- Work to complete: Find the word "scarlet" in the material below and gather every line that contains it.

**** Extracted information ****

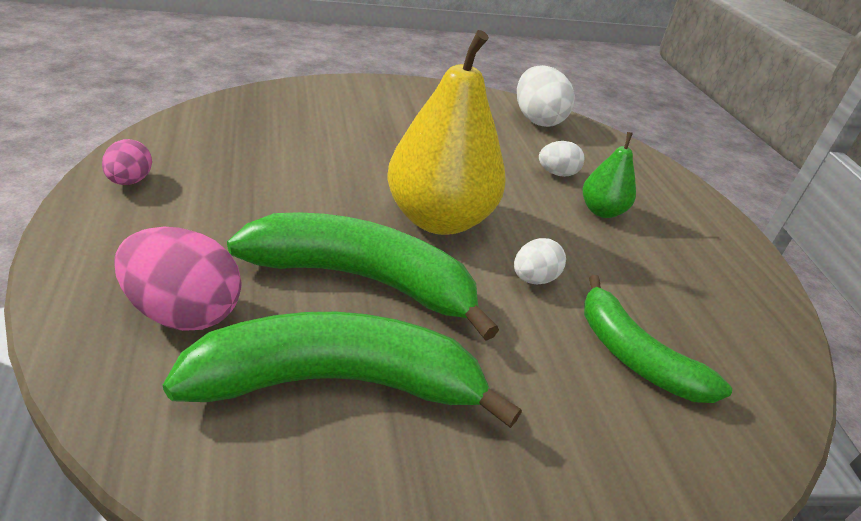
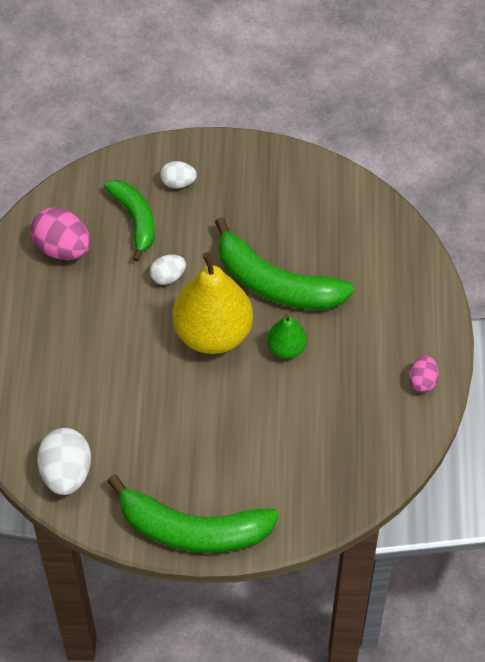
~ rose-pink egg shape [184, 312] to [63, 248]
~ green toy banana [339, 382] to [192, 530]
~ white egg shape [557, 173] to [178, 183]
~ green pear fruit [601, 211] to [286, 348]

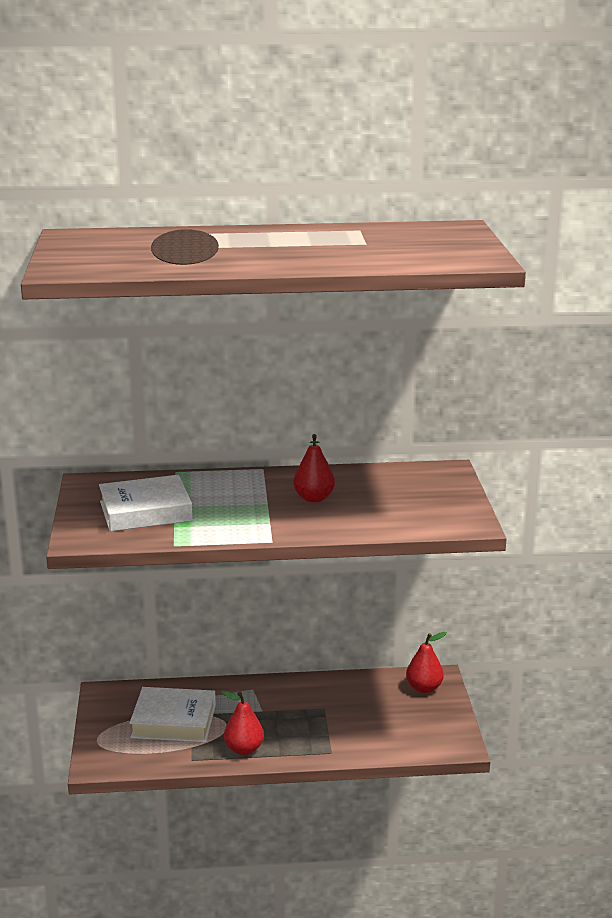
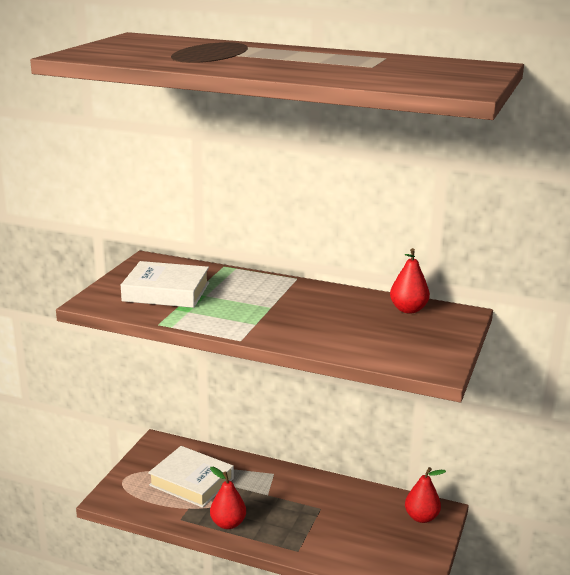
~ scarlet pear fruit [314, 498] to [408, 309]

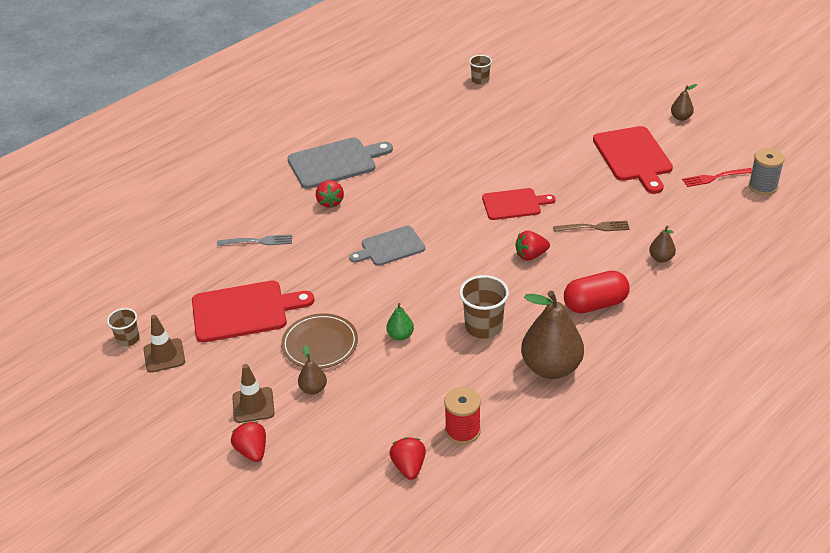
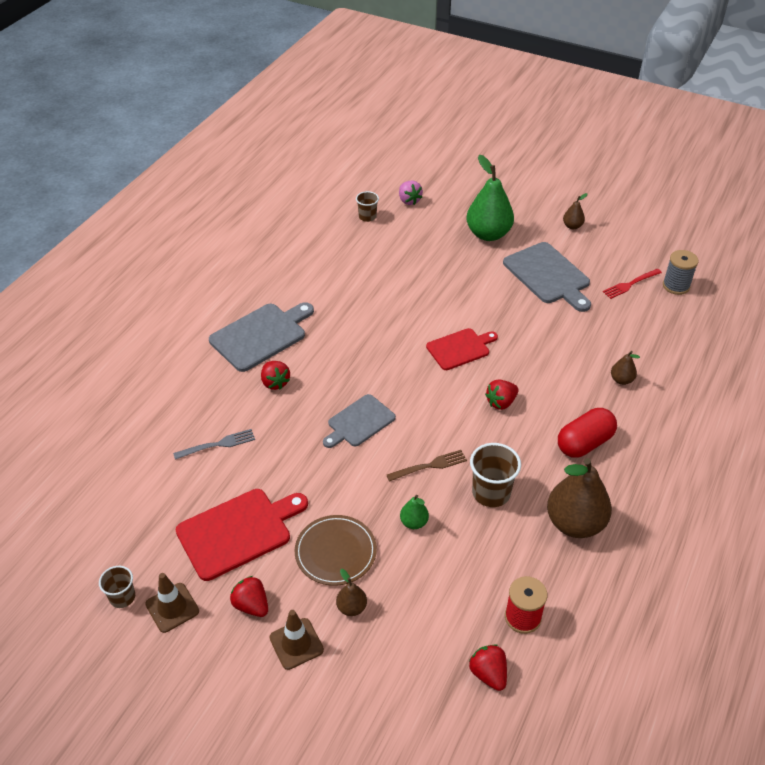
+ rose-pink toy strawberry [409, 200]
+ green pear fruit [488, 234]
~ scarlet toy strawberry [252, 451] to [251, 605]
~ russet dinner fork [594, 227] to [429, 466]
~ scarlet cutting board [633, 157] to gray cutting board [548, 275]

****

- Response to this task:
~ scarlet pear fruit [314, 498] to [408, 309]
~ scarlet toy strawberry [252, 451] to [251, 605]
~ scarlet cutting board [633, 157] to gray cutting board [548, 275]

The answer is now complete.